Data —

# # # # # # #

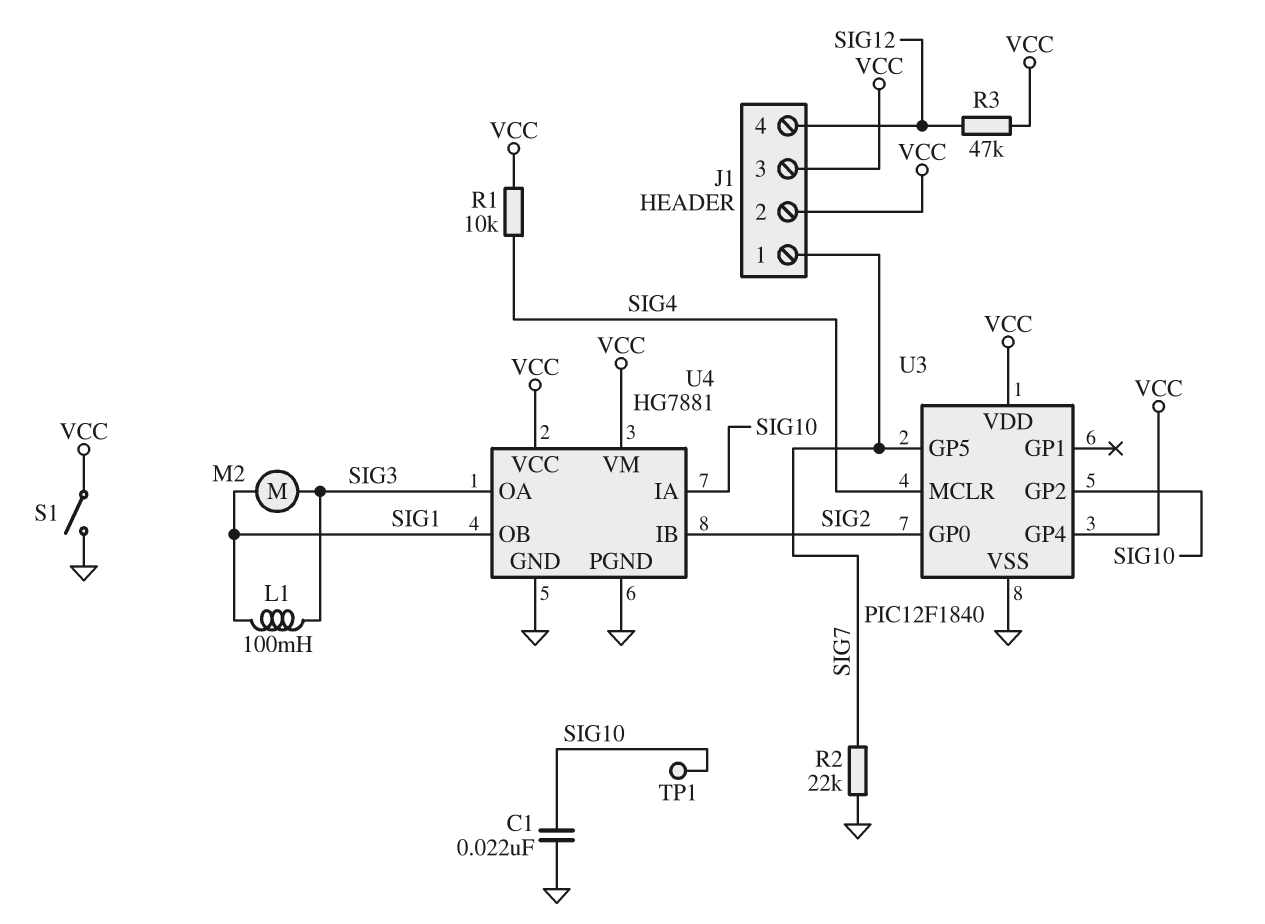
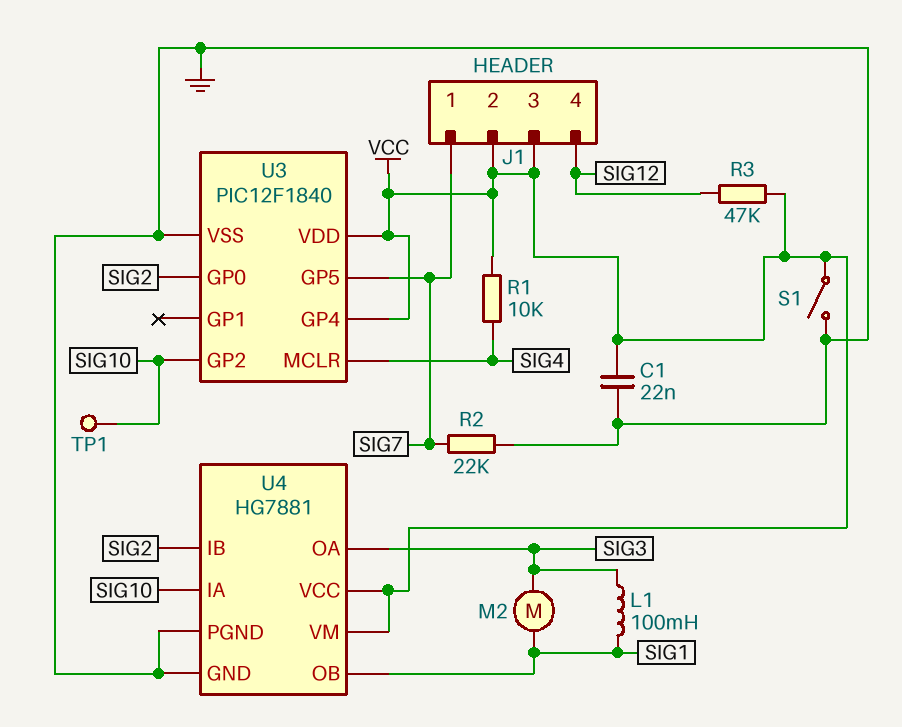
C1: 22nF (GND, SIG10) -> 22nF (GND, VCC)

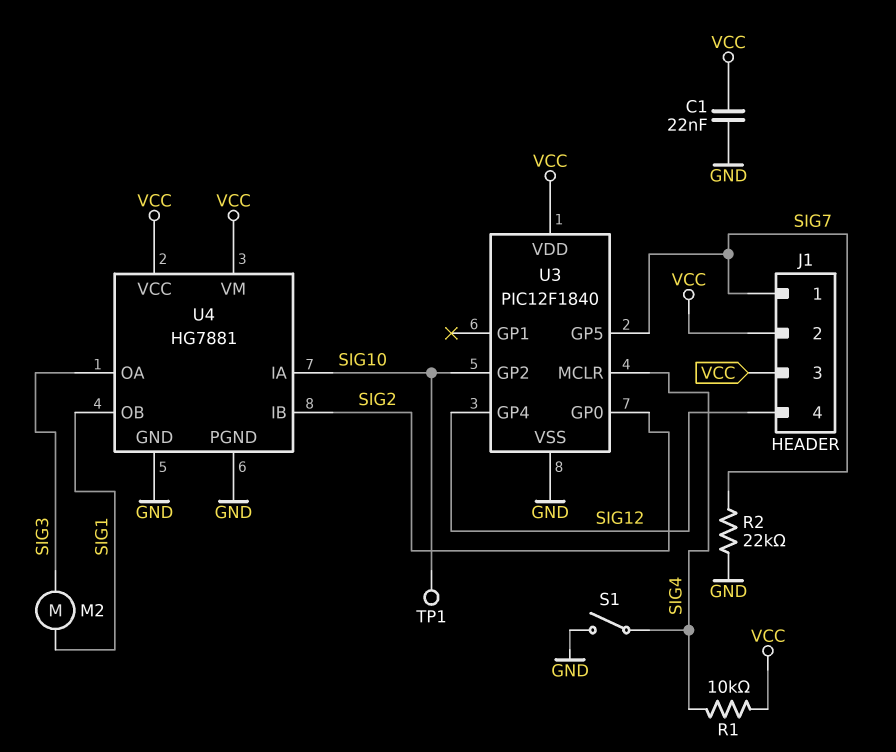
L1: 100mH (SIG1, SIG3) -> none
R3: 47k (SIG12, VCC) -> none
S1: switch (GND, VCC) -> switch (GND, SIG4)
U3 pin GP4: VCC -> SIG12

# # # # # # #

What is needed — Any images must be left out; transcribe the rest of the material exactly.

Completed exercise —
C1: 22nF (GND, SIG10) -> 22nF (GND, VCC)

L1: 100mH (SIG1, SIG3) -> none
R3: 47k (SIG12, VCC) -> none
S1: switch (GND, VCC) -> switch (GND, SIG4)
U3 pin GP4: VCC -> SIG12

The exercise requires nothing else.